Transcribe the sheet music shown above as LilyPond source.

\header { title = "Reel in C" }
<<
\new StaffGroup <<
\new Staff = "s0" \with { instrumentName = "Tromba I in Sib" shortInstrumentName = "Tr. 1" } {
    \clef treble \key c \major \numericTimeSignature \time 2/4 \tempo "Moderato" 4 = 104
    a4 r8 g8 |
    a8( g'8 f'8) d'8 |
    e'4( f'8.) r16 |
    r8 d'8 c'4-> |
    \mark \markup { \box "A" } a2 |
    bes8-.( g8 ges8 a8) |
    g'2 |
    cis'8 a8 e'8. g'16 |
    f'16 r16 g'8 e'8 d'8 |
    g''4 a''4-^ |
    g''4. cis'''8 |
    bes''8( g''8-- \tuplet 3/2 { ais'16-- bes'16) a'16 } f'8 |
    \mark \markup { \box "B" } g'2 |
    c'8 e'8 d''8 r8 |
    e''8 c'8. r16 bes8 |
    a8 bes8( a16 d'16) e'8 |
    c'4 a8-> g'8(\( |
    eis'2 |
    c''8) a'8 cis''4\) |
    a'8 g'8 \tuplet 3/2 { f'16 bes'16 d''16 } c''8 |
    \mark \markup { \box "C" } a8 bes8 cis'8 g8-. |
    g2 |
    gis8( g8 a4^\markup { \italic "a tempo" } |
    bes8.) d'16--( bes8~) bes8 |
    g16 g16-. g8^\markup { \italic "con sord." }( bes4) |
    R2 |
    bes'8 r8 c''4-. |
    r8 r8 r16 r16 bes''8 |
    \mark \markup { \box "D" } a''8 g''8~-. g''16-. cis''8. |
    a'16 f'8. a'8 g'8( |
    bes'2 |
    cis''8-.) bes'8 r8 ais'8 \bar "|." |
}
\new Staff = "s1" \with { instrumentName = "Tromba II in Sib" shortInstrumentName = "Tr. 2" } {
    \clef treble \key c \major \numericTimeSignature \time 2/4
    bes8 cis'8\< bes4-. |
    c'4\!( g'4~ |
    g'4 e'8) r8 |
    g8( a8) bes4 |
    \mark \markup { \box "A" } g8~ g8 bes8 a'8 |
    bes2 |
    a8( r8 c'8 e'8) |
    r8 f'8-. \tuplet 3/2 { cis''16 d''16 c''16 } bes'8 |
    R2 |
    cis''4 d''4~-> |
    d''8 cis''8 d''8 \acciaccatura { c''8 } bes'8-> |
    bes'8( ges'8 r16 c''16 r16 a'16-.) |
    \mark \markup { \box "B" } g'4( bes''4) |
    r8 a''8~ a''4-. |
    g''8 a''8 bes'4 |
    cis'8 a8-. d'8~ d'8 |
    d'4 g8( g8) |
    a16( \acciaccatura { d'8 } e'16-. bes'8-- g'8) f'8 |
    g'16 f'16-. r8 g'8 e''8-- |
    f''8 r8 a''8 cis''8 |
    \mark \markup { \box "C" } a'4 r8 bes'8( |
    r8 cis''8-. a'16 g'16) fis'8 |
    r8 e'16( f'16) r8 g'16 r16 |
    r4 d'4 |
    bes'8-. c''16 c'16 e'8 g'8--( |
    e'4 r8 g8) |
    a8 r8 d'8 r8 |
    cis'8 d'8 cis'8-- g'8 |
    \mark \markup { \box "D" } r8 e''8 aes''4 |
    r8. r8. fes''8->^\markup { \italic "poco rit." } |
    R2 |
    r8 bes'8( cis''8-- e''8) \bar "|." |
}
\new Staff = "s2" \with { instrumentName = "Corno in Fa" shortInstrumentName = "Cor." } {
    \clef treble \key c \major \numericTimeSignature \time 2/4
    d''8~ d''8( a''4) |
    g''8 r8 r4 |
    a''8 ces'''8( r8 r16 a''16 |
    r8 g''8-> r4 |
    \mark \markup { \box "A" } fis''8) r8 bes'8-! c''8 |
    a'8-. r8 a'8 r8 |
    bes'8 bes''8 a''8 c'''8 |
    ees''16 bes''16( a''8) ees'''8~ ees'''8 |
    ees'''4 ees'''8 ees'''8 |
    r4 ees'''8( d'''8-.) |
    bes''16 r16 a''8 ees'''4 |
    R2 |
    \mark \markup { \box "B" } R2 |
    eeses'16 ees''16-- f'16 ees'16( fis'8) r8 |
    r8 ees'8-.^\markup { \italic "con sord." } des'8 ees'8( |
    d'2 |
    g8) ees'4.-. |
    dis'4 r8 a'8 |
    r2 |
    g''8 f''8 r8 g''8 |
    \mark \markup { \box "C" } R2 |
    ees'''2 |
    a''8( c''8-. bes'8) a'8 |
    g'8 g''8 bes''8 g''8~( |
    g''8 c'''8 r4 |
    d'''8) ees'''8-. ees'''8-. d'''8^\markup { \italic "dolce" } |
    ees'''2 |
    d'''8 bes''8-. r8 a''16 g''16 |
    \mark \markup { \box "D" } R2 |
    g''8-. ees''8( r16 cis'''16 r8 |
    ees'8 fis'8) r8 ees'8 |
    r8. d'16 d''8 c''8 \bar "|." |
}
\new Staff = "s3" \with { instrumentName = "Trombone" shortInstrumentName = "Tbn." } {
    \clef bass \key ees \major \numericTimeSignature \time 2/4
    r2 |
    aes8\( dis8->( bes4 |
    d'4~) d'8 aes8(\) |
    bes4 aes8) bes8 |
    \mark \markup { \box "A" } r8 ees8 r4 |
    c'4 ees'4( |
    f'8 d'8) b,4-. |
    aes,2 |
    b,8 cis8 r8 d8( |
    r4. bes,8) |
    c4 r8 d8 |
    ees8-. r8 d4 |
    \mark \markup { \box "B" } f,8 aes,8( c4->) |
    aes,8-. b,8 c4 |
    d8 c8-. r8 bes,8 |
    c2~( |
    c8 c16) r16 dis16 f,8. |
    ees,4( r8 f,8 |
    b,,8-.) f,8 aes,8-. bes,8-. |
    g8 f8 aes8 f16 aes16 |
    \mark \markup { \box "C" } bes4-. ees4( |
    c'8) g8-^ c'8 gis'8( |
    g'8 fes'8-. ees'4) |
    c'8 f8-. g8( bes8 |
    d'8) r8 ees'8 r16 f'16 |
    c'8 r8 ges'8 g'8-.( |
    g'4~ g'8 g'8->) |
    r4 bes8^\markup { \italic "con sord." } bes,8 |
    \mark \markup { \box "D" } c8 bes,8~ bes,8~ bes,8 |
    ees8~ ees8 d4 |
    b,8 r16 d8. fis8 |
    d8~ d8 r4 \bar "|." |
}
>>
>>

______________________________

Task requirements →
Report every line of the listing that contains the string "shortInstrumentName", matching case exactly.

Solved exercise →
\new Staff = "s0" \with { instrumentName = "Tromba I in Sib" shortInstrumentName = "Tr. 1" } {
\new Staff = "s1" \with { instrumentName = "Tromba II in Sib" shortInstrumentName = "Tr. 2" } {
\new Staff = "s2" \with { instrumentName = "Corno in Fa" shortInstrumentName = "Cor." } {
\new Staff = "s3" \with { instrumentName = "Trombone" shortInstrumentName = "Tbn." } {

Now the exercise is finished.